Return the records as they stand. No picture is to be included.

START Record extracts

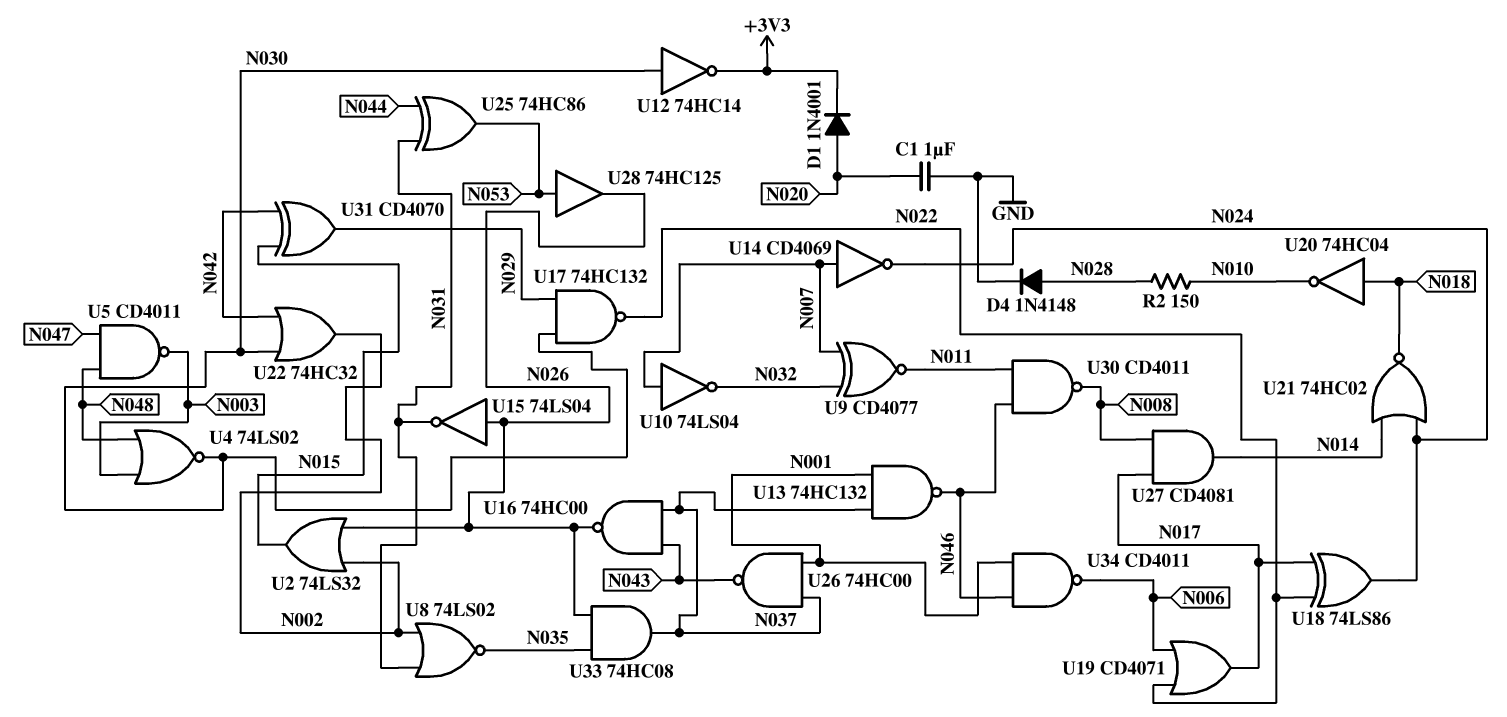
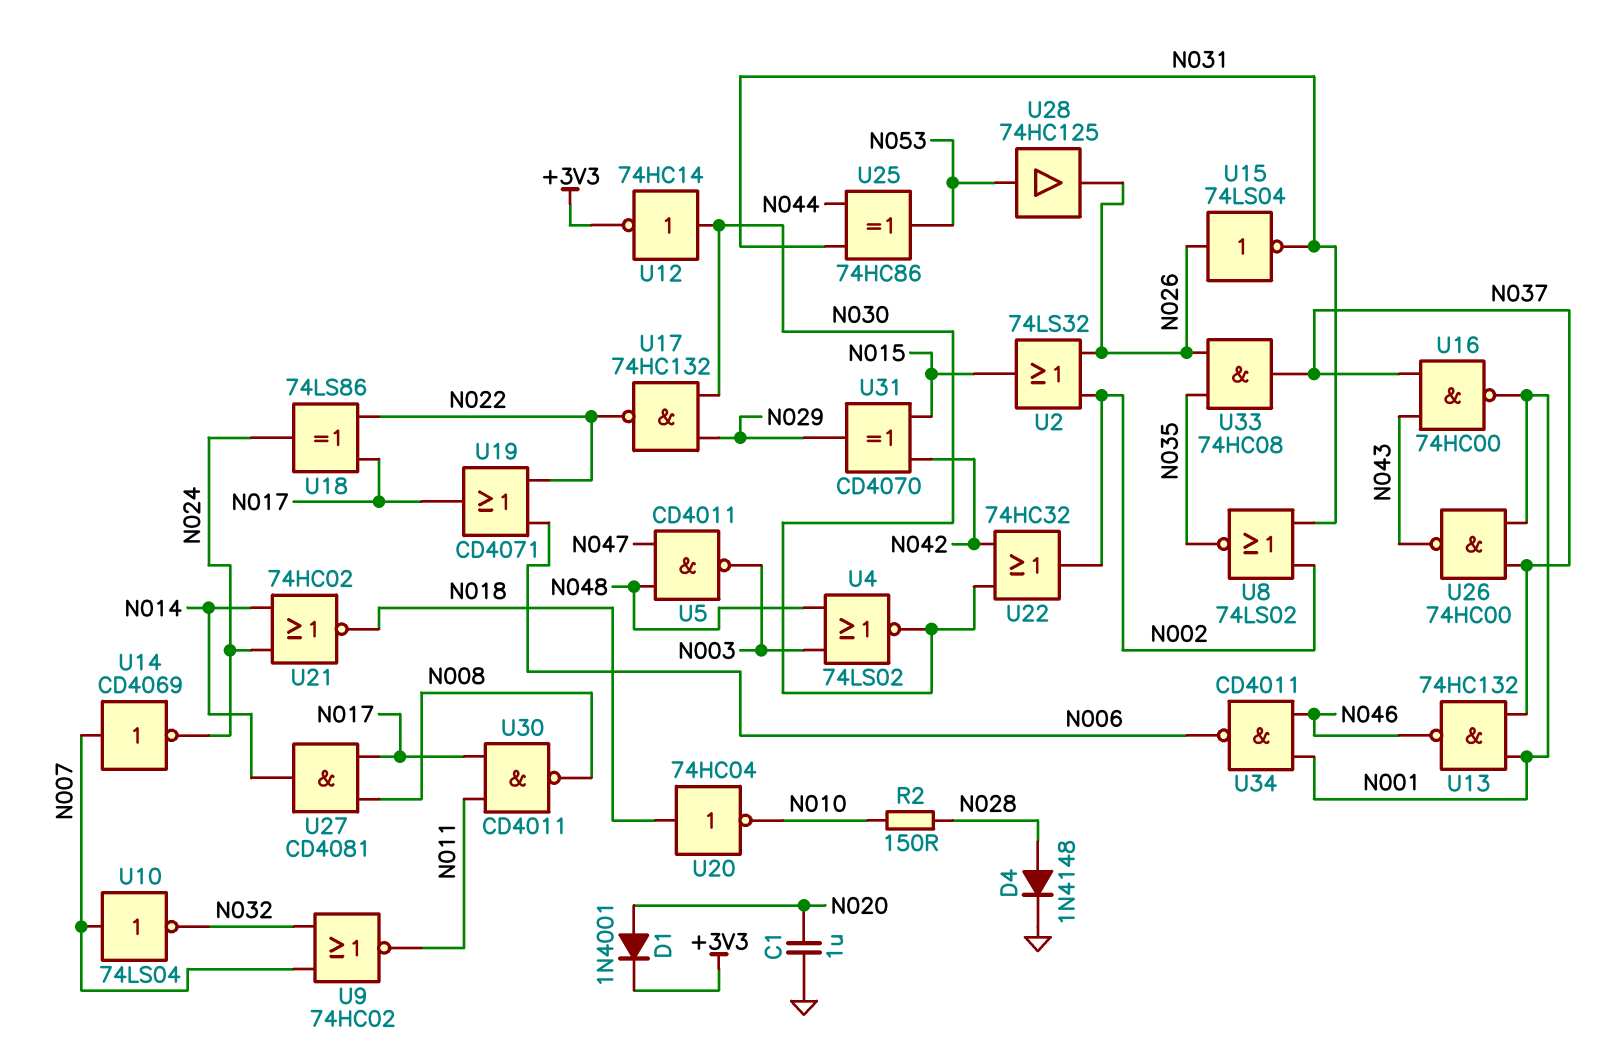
U9: XNOR CD4077 (in N007, in N032, out N011) -> NOR 74HC02 (in N007, in N032, out N011)
U16: NAND 74HC00 (in N037, in N043, out N026) -> NAND 74HC00 (in N037, in N043, out N001)
U30: NAND CD4011 (in N011, in N046, out N008) -> NAND CD4011 (in N011, in N017, out N008)

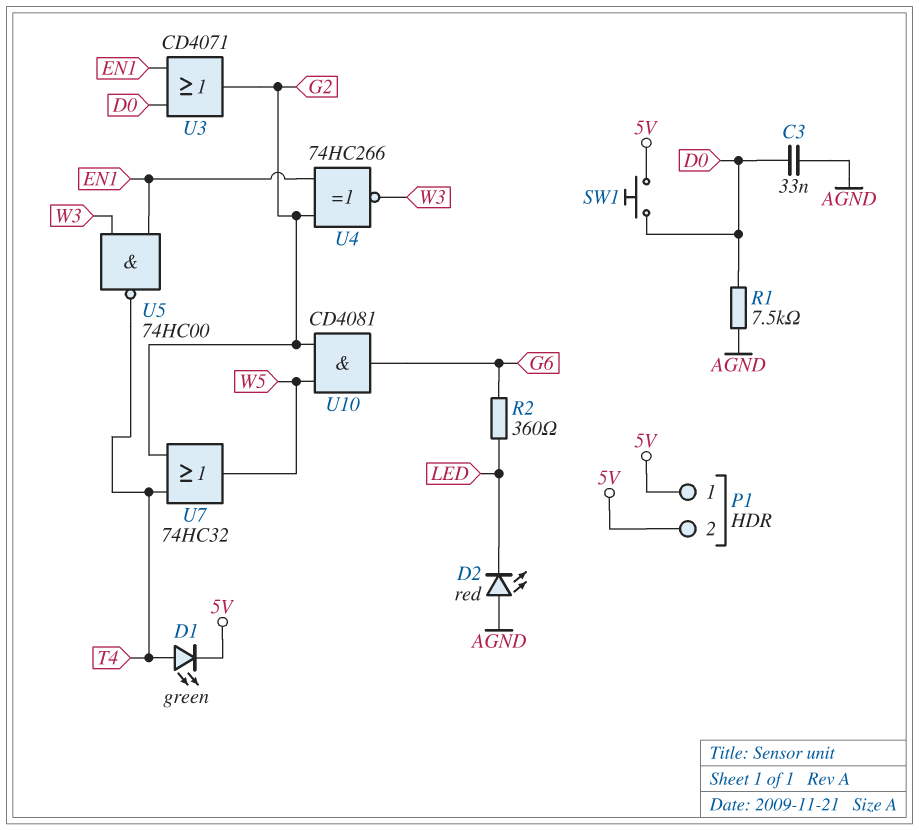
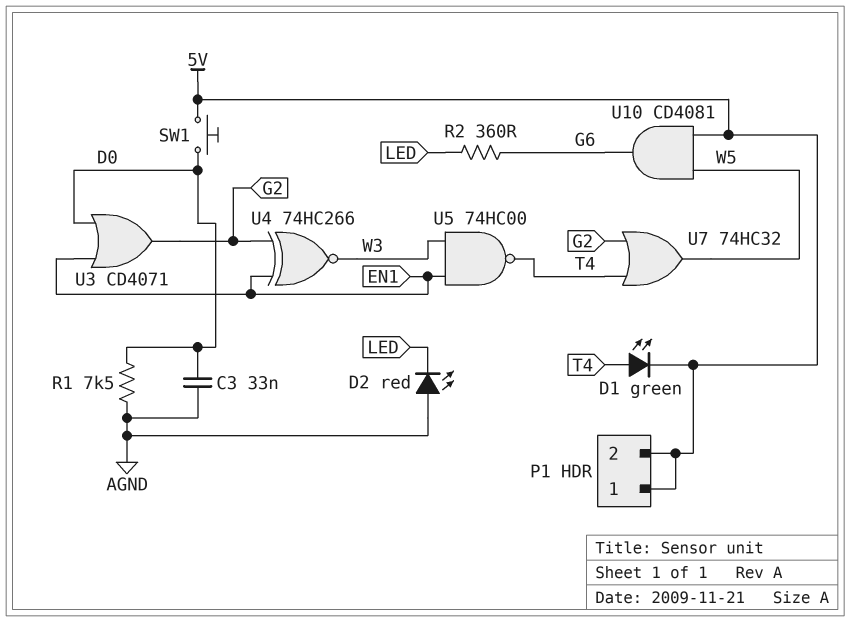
U10: AND CD4081 (in G2, in W5, out G6) -> AND CD4081 (in 5V, in W5, out G6)

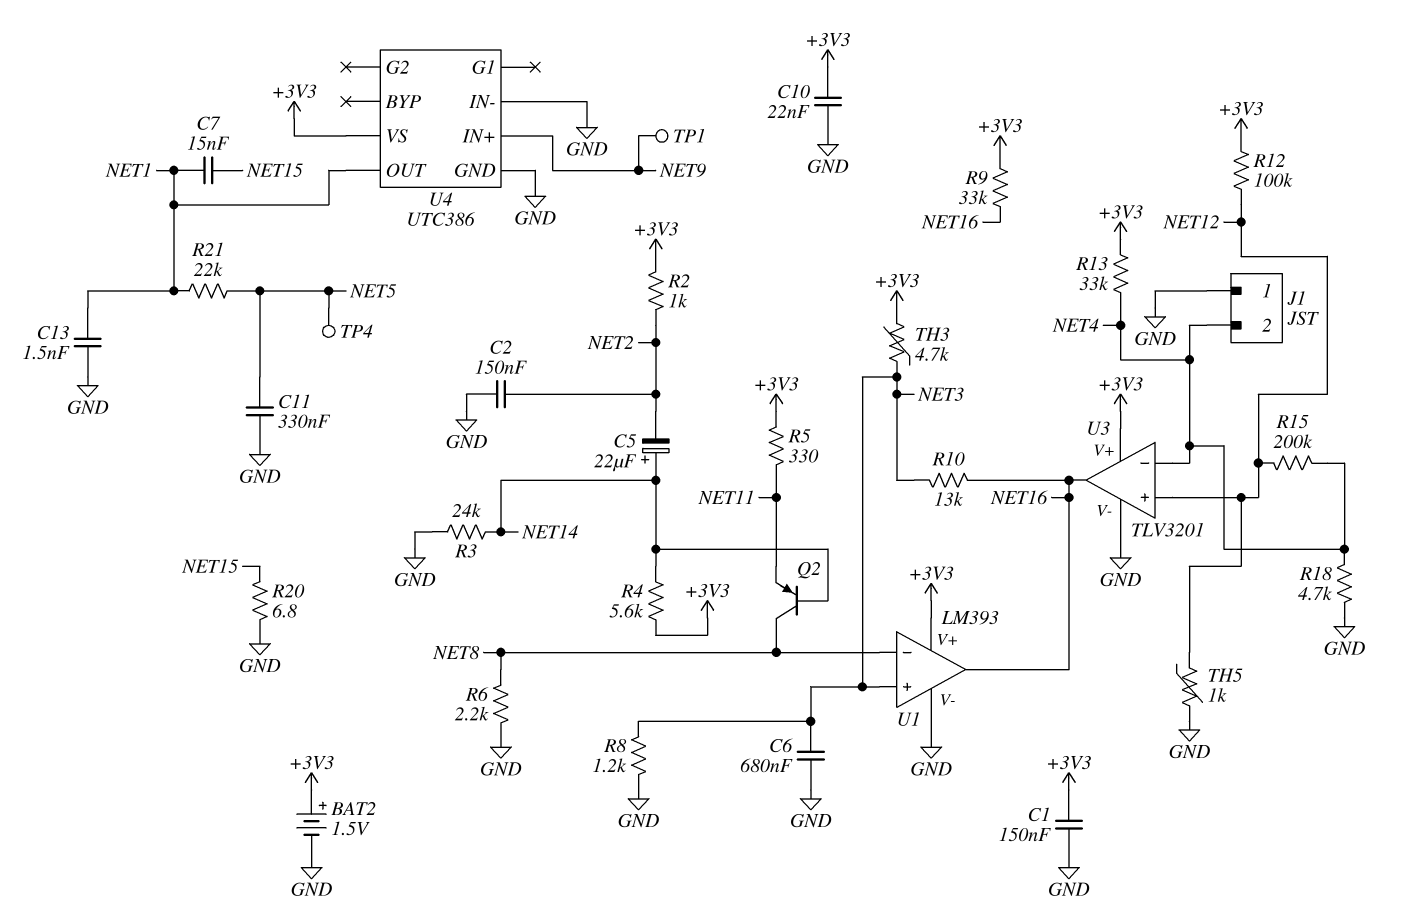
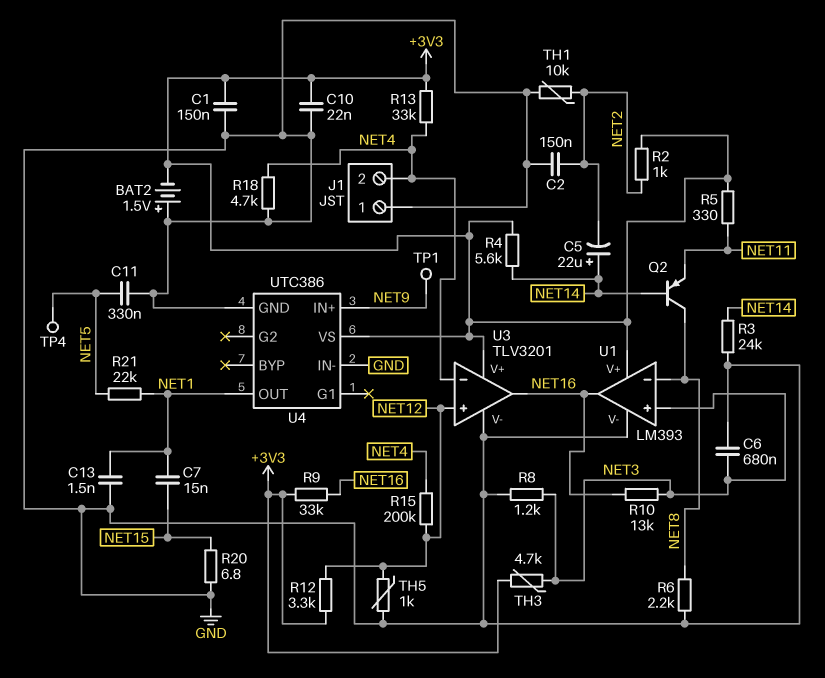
BAT2: 1.5V (plus +3V3, minus GND) -> 1.5V (plus GND, minus +3V3)
R12: 100k (+3V3, NET12) -> 3.3k (+3V3, NET12)
TH1: none -> 10k (GND, NET2)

END Record extracts

• [Solution below]:
U9: XNOR CD4077 (in N007, in N032, out N011) -> NOR 74HC02 (in N007, in N032, out N011)
U16: NAND 74HC00 (in N037, in N043, out N026) -> NAND 74HC00 (in N037, in N043, out N001)
U30: NAND CD4011 (in N011, in N046, out N008) -> NAND CD4011 (in N011, in N017, out N008)

U10: AND CD4081 (in G2, in W5, out G6) -> AND CD4081 (in 5V, in W5, out G6)

BAT2: 1.5V (plus +3V3, minus GND) -> 1.5V (plus GND, minus +3V3)
R12: 100k (+3V3, NET12) -> 3.3k (+3V3, NET12)
TH1: none -> 10k (GND, NET2)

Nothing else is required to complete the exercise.